*What is needed*: In the listing below, locate the lines bearing the word "ebony". Copy every one of them.

————

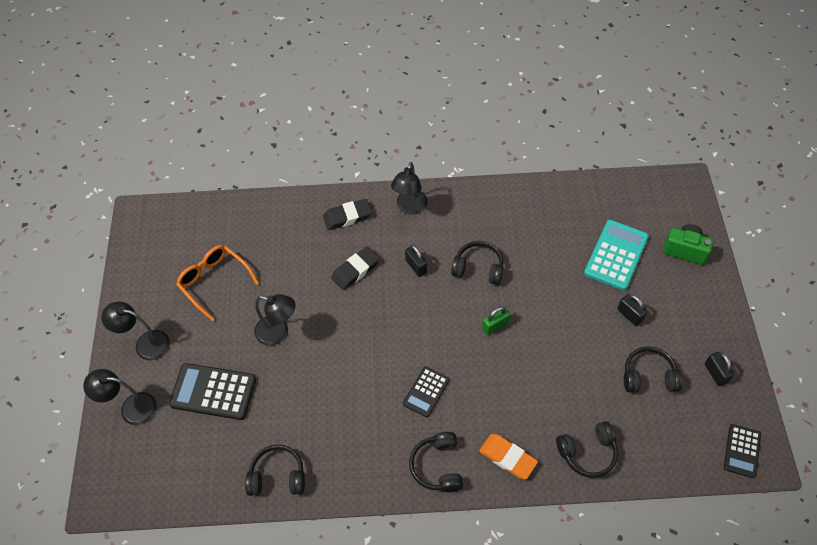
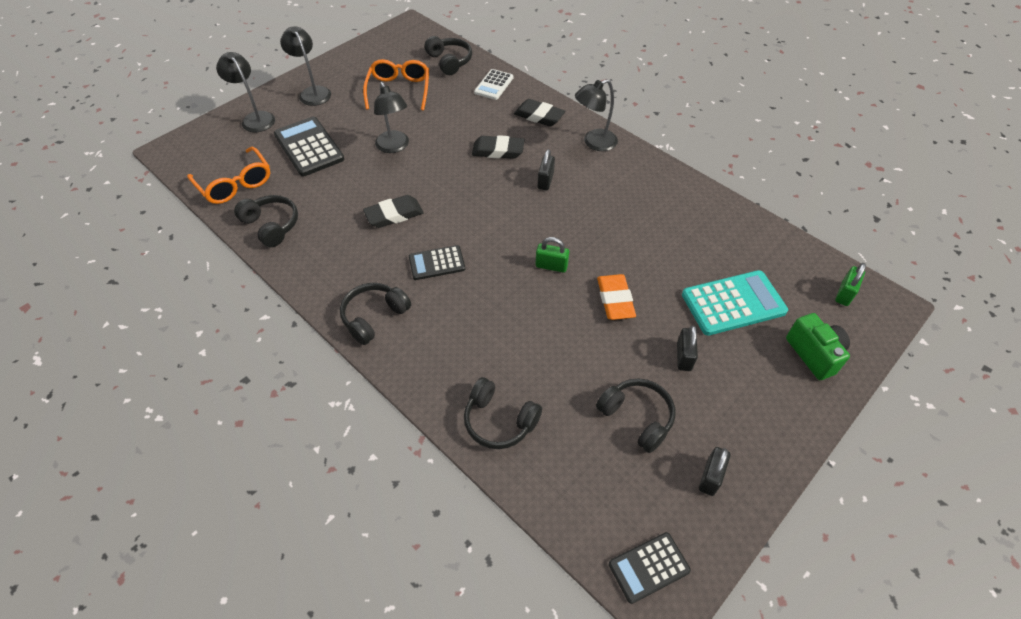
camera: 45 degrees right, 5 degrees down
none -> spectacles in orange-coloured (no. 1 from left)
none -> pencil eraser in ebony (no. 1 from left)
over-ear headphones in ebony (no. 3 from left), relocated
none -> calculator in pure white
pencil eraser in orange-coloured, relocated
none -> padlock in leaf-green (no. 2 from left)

————

*Answer for this exercise*:
none -> pencil eraser in ebony (no. 1 from left)
over-ear headphones in ebony (no. 3 from left), relocated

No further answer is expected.